**Task input**
————————
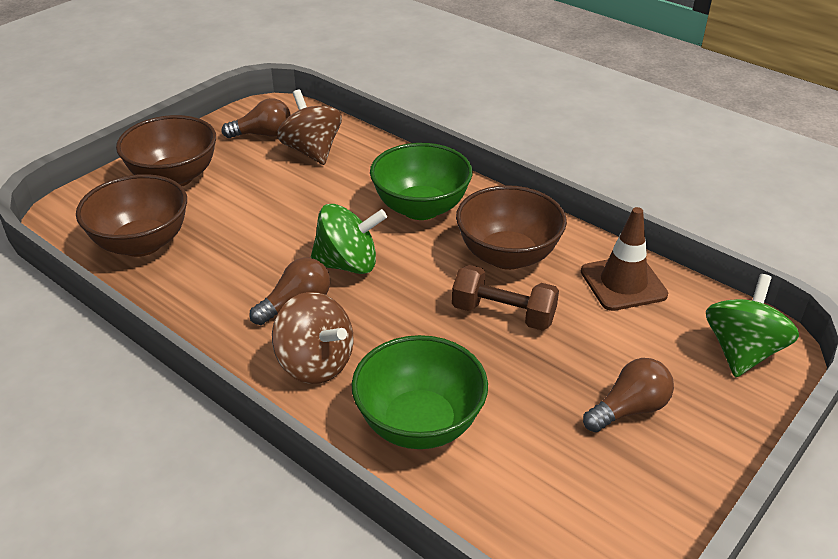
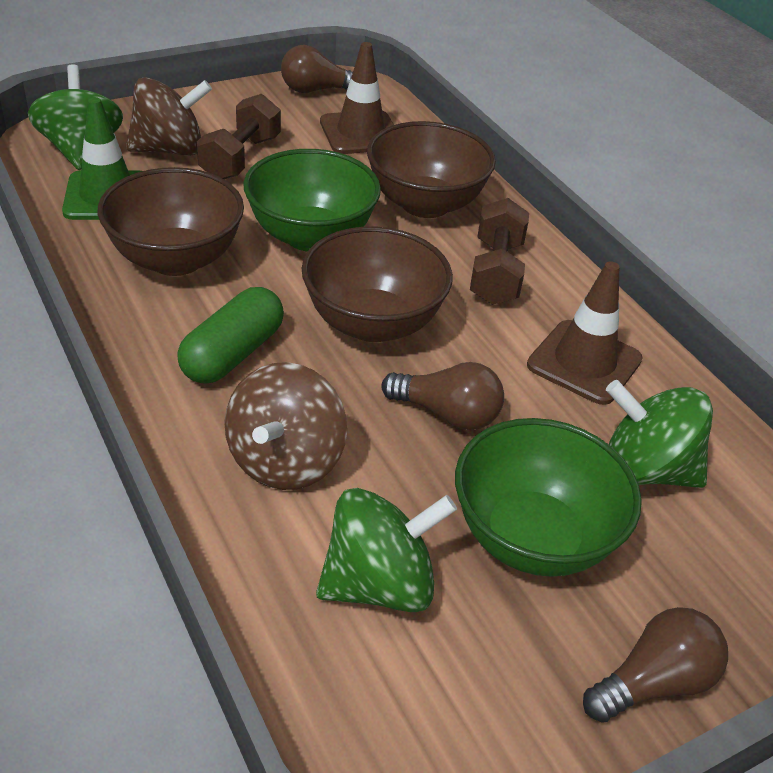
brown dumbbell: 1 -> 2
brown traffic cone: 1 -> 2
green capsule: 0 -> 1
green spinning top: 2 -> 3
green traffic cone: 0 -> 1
————————
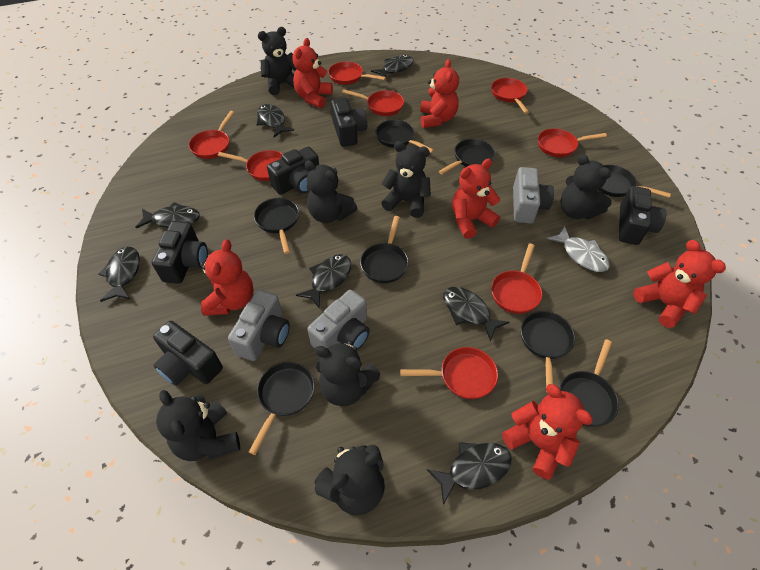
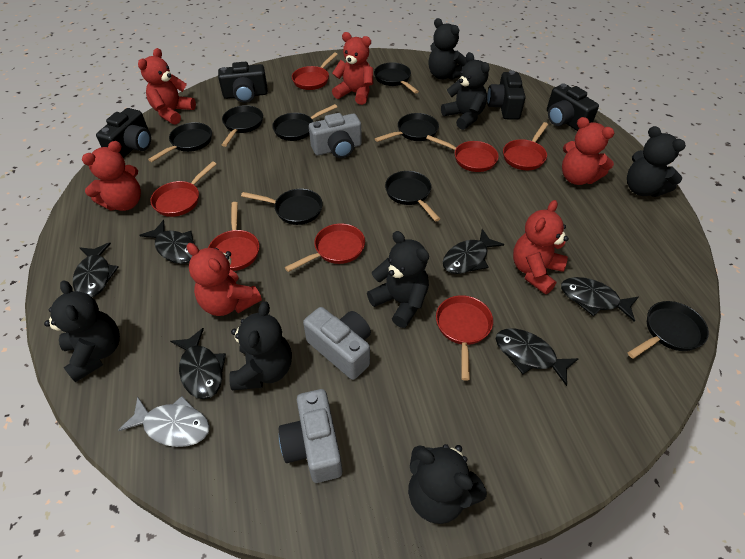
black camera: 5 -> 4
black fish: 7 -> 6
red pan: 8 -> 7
————————
**Task directions**
Among the lines above, find the one with "brown dumbbell: 1 -> 2" and the one with "green traffic cone: 0 -> 1". Quote both and everything between them, exactly.

**Written reply**
brown dumbbell: 1 -> 2
brown traffic cone: 1 -> 2
green capsule: 0 -> 1
green spinning top: 2 -> 3
green traffic cone: 0 -> 1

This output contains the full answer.